Assigned task:
Write out, exactly and in full, the line where "rotated: purple dumbbell" appears together with all lines that follow it in the entries below. Do not include pictures.

____________________

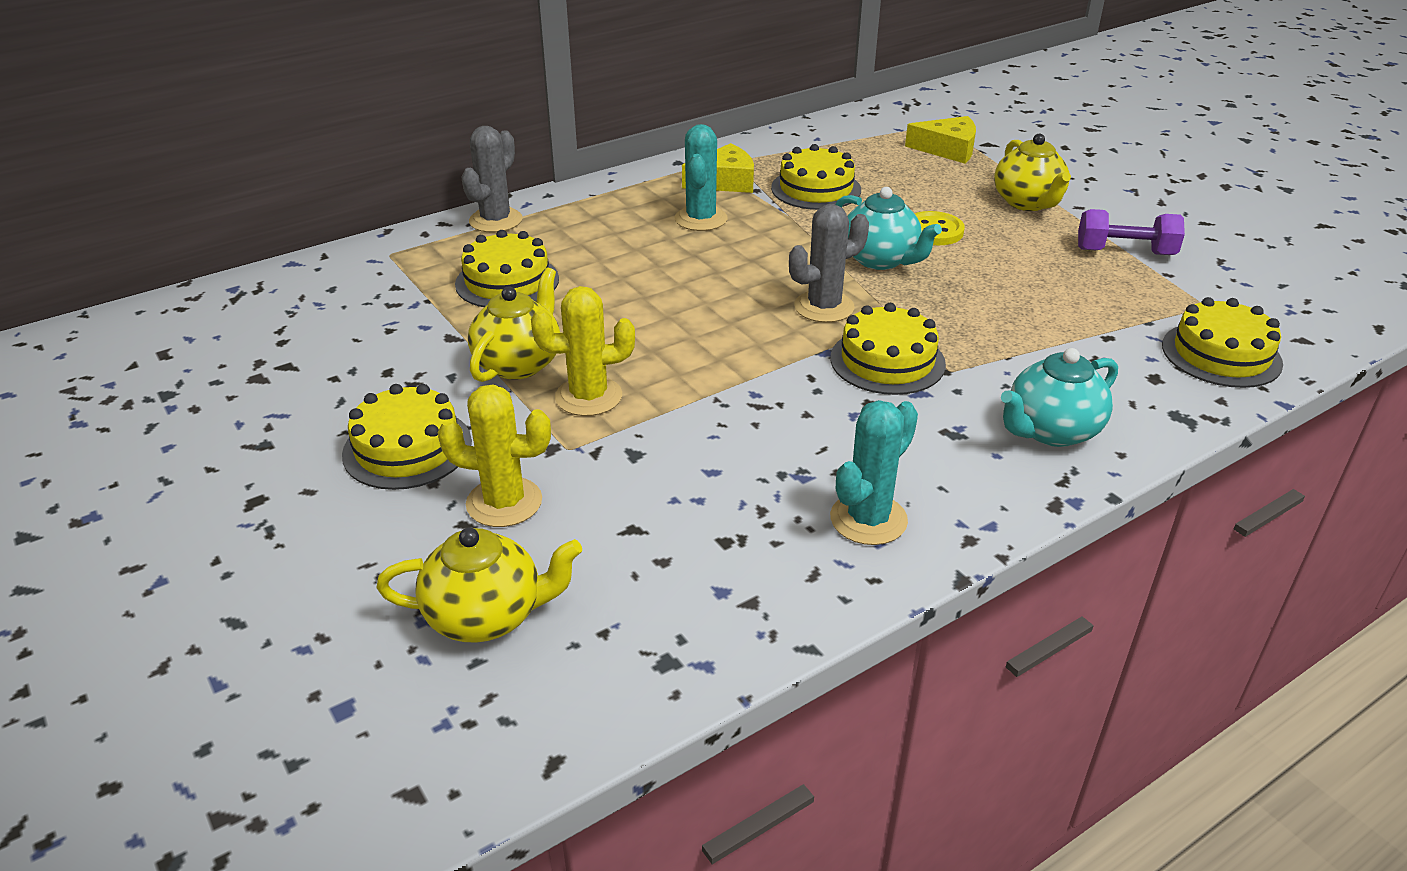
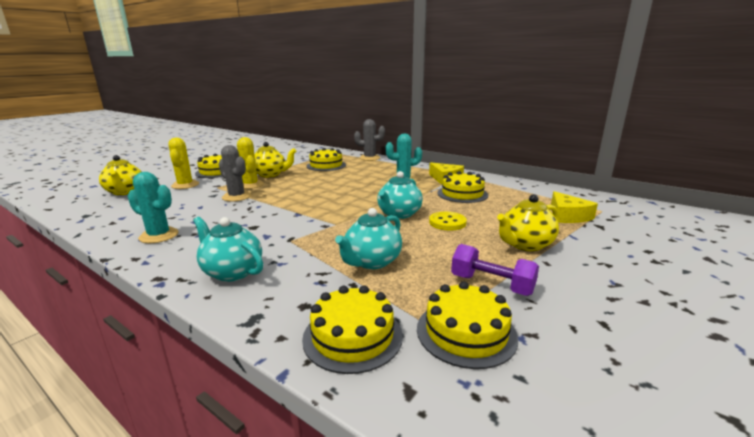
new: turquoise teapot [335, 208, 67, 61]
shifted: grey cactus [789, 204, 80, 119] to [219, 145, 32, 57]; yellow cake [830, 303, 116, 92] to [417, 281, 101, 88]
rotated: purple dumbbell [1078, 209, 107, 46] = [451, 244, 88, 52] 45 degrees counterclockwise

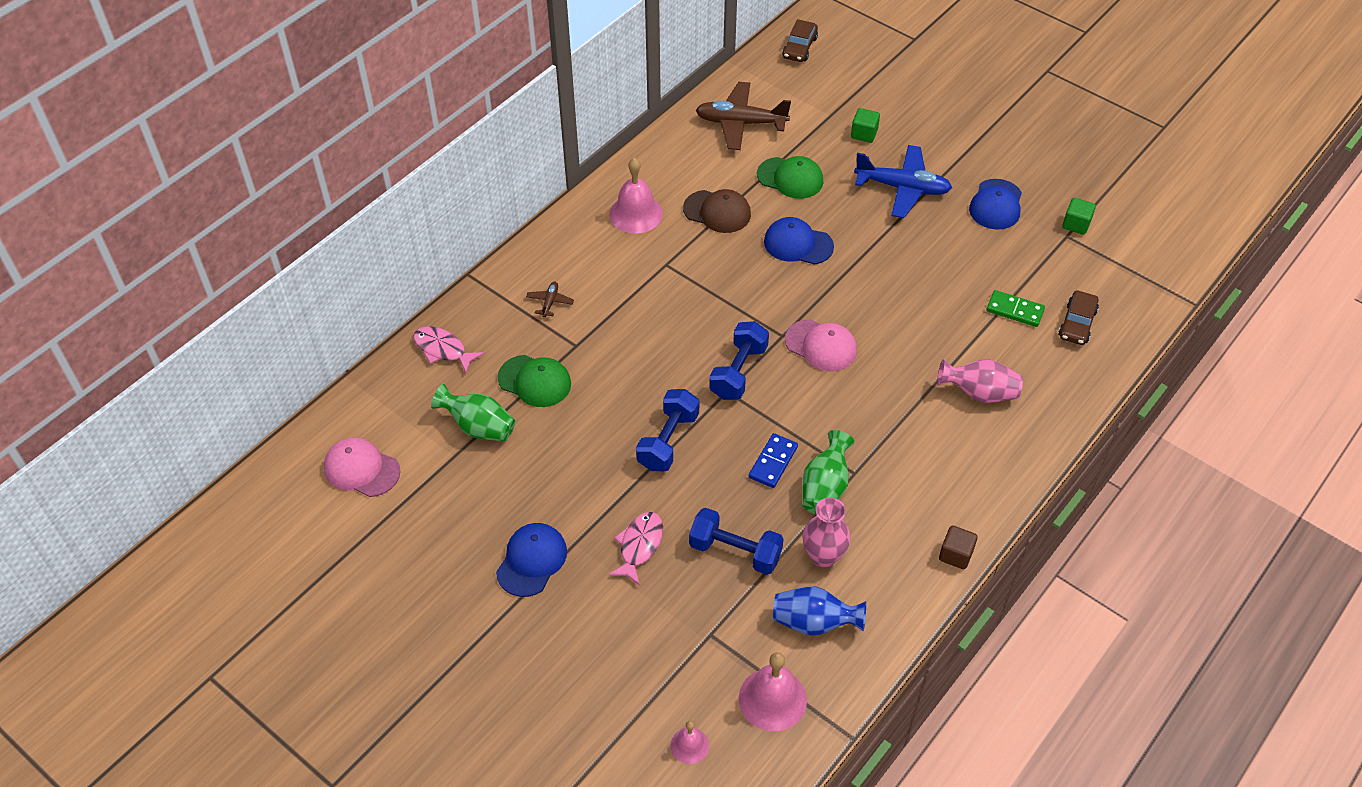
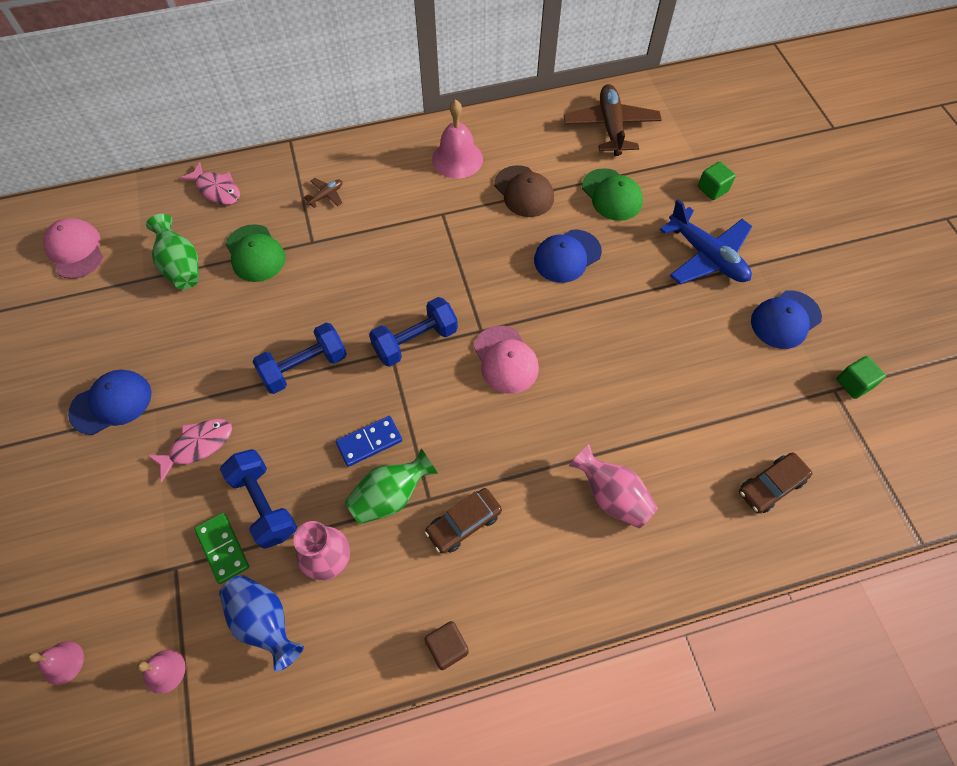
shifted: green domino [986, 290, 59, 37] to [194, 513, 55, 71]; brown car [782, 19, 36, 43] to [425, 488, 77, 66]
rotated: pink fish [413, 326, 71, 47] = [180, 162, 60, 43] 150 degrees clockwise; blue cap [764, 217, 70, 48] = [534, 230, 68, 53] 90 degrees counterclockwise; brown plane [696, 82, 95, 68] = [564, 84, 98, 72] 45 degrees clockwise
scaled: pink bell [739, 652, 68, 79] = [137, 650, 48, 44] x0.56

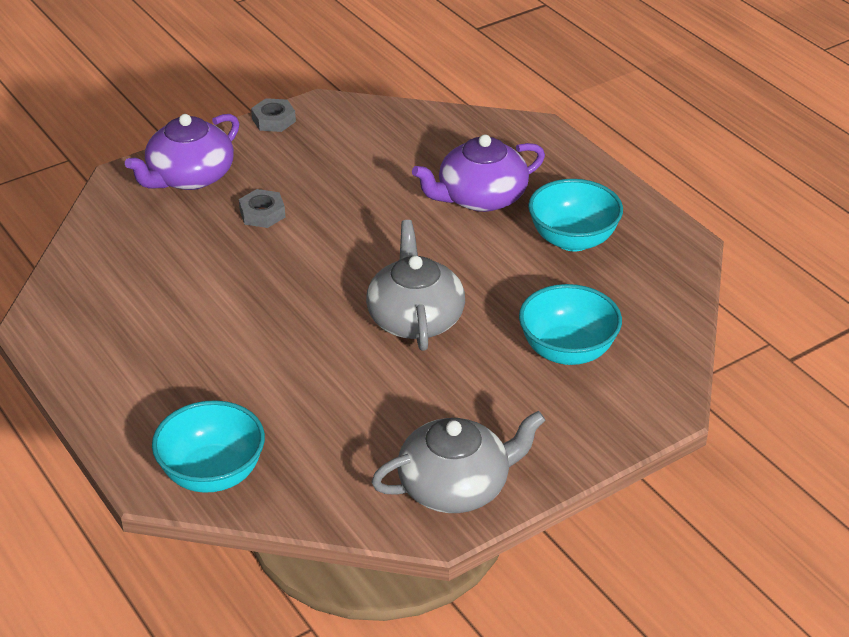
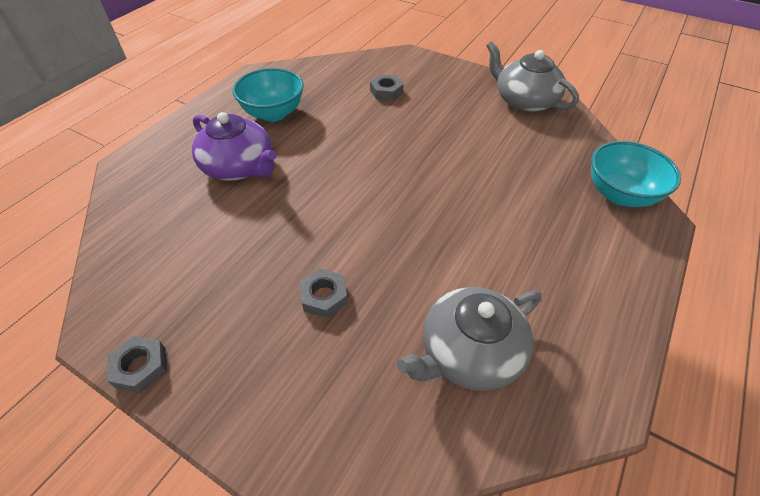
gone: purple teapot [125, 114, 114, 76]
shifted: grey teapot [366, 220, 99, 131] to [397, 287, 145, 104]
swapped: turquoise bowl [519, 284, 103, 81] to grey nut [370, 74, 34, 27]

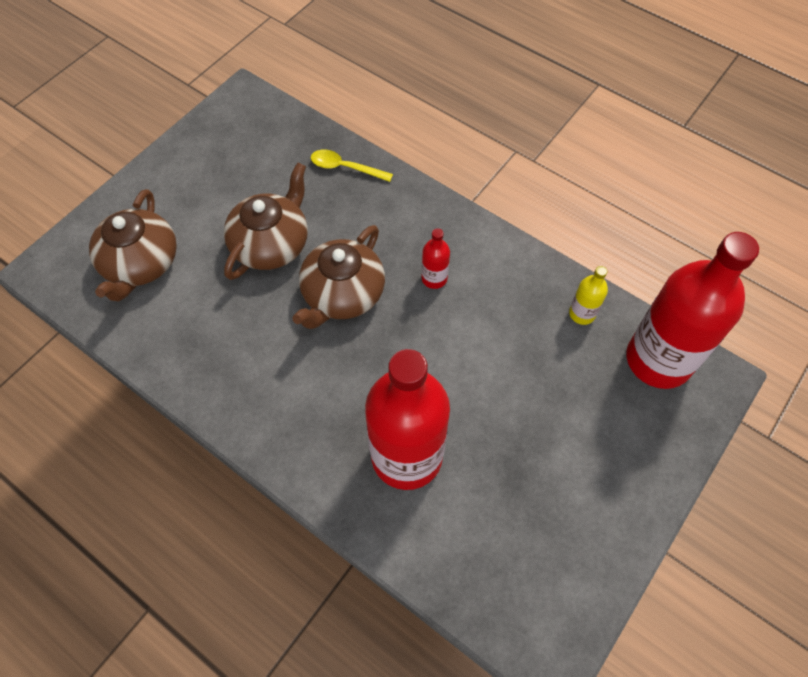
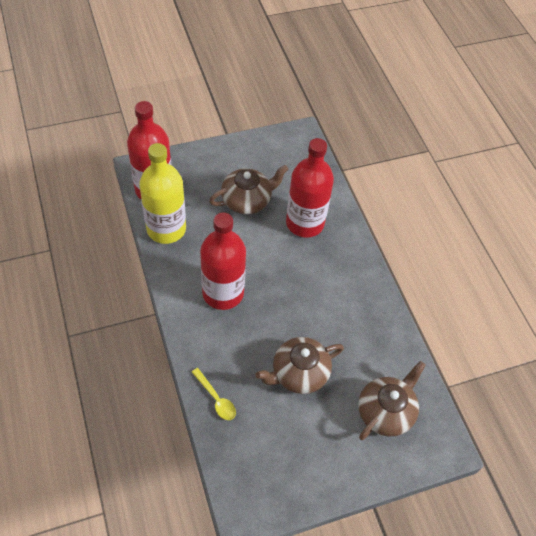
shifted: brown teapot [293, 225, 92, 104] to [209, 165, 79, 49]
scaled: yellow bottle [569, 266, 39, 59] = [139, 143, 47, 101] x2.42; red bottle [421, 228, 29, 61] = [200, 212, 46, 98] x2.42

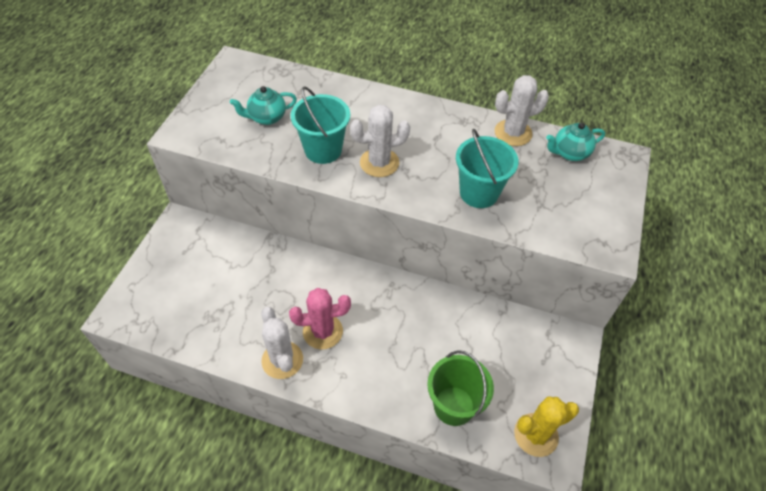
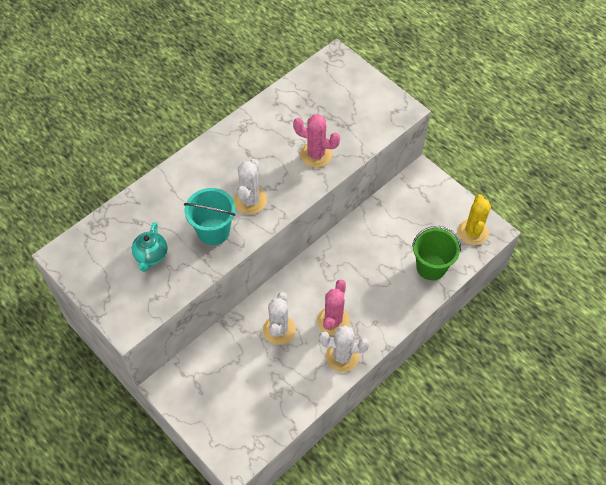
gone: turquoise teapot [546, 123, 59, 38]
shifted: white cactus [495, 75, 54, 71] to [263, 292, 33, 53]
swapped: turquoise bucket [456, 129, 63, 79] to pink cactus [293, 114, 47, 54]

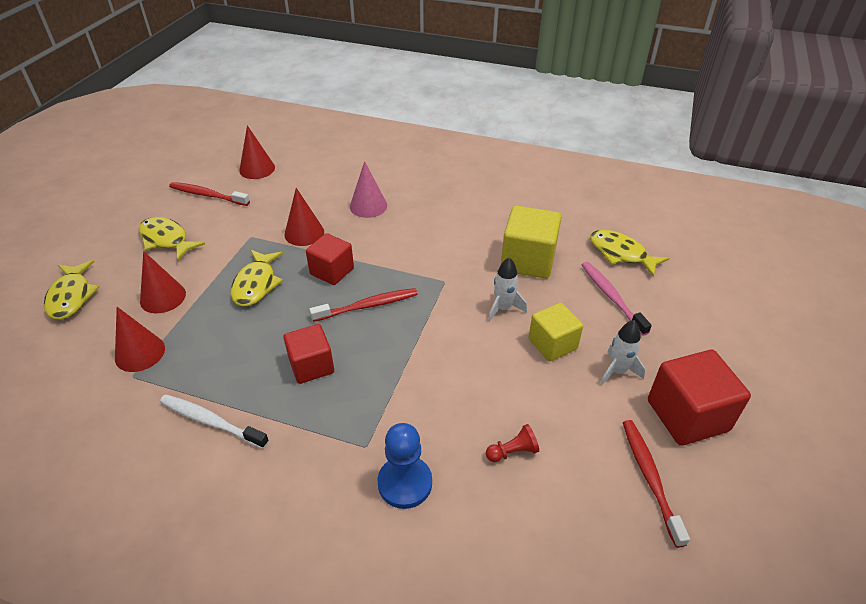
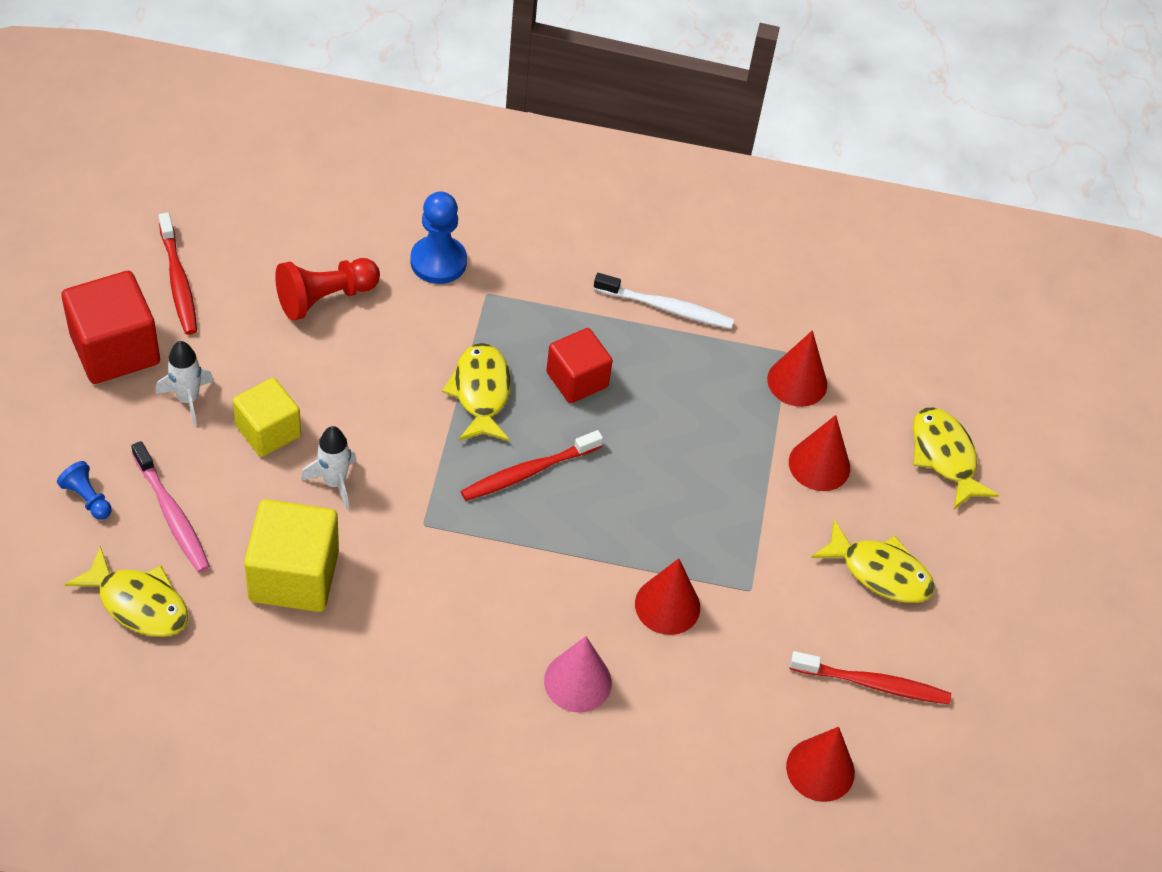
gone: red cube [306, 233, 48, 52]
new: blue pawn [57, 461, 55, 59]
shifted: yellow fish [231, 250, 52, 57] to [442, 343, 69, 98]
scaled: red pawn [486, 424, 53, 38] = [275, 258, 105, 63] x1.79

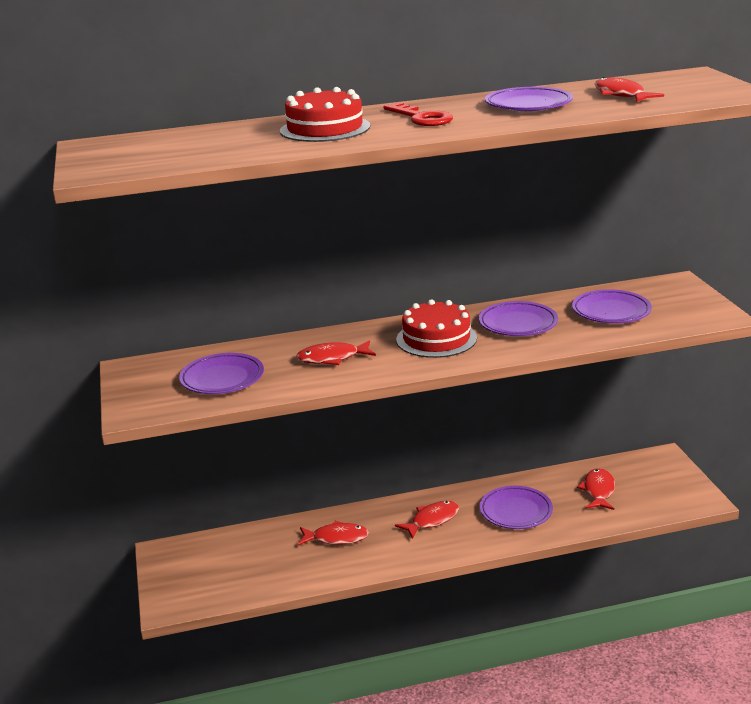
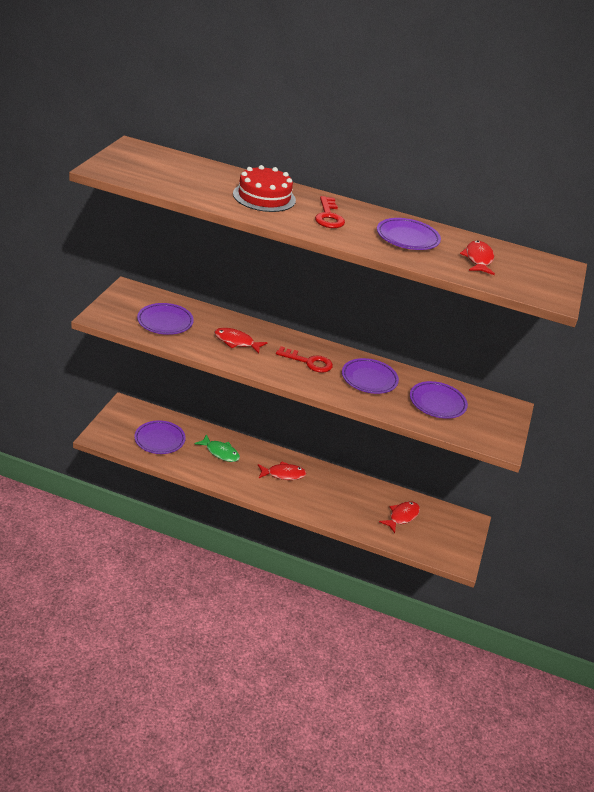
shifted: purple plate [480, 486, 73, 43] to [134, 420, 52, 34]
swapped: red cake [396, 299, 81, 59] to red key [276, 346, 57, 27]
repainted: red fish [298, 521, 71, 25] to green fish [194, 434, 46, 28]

____________________

Response below:
rotated: purple dumbbell [1078, 209, 107, 46] = [451, 244, 88, 52] 45 degrees counterclockwise

shifted: green domino [986, 290, 59, 37] to [194, 513, 55, 71]; brown car [782, 19, 36, 43] to [425, 488, 77, 66]
rotated: pink fish [413, 326, 71, 47] = [180, 162, 60, 43] 150 degrees clockwise; blue cap [764, 217, 70, 48] = [534, 230, 68, 53] 90 degrees counterclockwise; brown plane [696, 82, 95, 68] = [564, 84, 98, 72] 45 degrees clockwise
scaled: pink bell [739, 652, 68, 79] = [137, 650, 48, 44] x0.56

gone: purple teapot [125, 114, 114, 76]
shifted: grey teapot [366, 220, 99, 131] to [397, 287, 145, 104]
swapped: turquoise bowl [519, 284, 103, 81] to grey nut [370, 74, 34, 27]

shifted: brown teapot [293, 225, 92, 104] to [209, 165, 79, 49]
scaled: yellow bottle [569, 266, 39, 59] = [139, 143, 47, 101] x2.42; red bottle [421, 228, 29, 61] = [200, 212, 46, 98] x2.42

gone: turquoise teapot [546, 123, 59, 38]
shifted: white cactus [495, 75, 54, 71] to [263, 292, 33, 53]
swapped: turquoise bucket [456, 129, 63, 79] to pink cactus [293, 114, 47, 54]

gone: red cube [306, 233, 48, 52]
new: blue pawn [57, 461, 55, 59]
shifted: yellow fish [231, 250, 52, 57] to [442, 343, 69, 98]
scaled: red pawn [486, 424, 53, 38] = [275, 258, 105, 63] x1.79

shifted: purple plate [480, 486, 73, 43] to [134, 420, 52, 34]
swapped: red cake [396, 299, 81, 59] to red key [276, 346, 57, 27]
repainted: red fish [298, 521, 71, 25] to green fish [194, 434, 46, 28]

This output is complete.